#### [Records supplied]
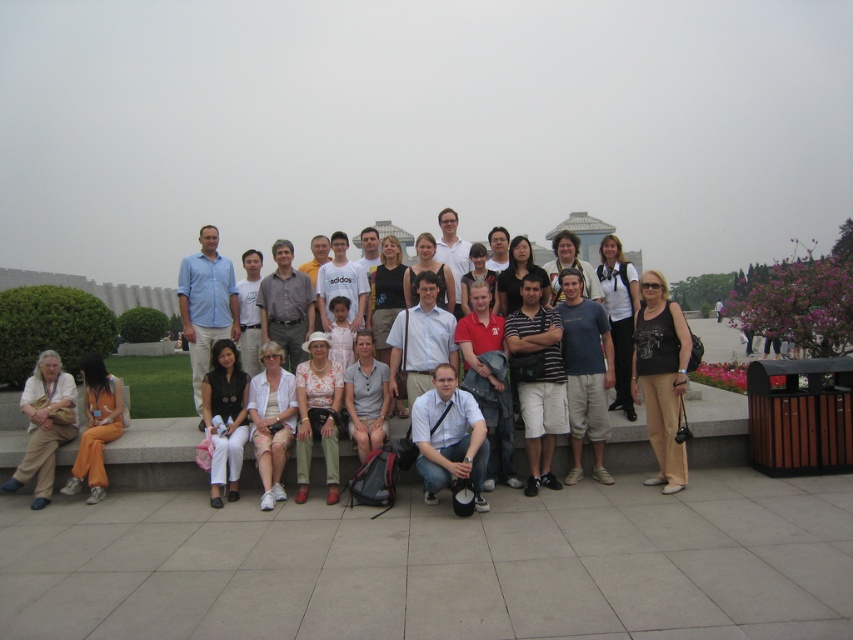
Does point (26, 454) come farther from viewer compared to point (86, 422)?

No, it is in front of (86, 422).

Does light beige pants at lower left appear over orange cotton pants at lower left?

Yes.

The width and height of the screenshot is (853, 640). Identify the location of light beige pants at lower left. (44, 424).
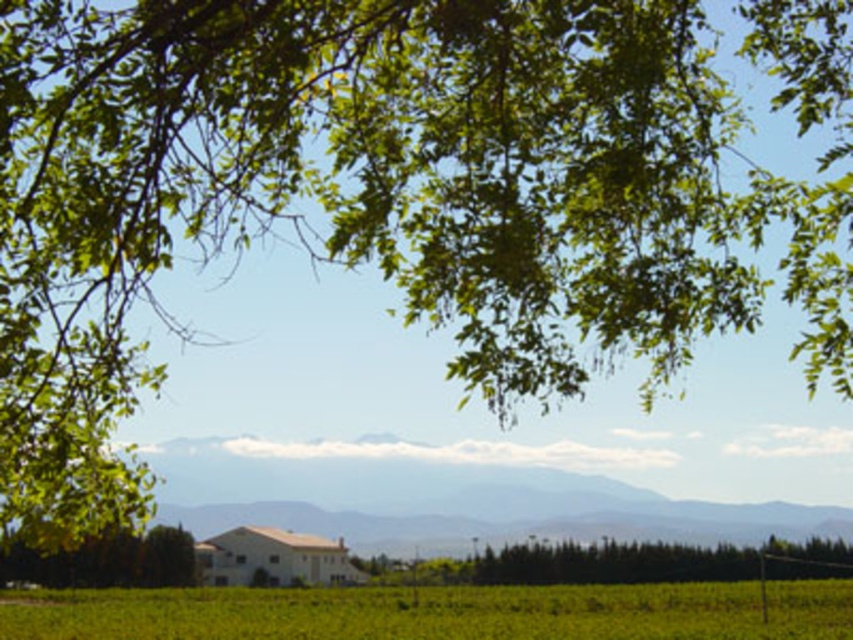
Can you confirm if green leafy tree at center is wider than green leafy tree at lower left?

==

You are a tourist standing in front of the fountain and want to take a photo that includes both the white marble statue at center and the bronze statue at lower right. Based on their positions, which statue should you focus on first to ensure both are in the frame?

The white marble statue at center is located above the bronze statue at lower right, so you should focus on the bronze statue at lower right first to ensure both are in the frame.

#### [Exercise instructions]
Count the lines of the records that contain the string "focus", treating uppercase and lowercase as distinct. Give only the number.

#### [Output for this exercise]
2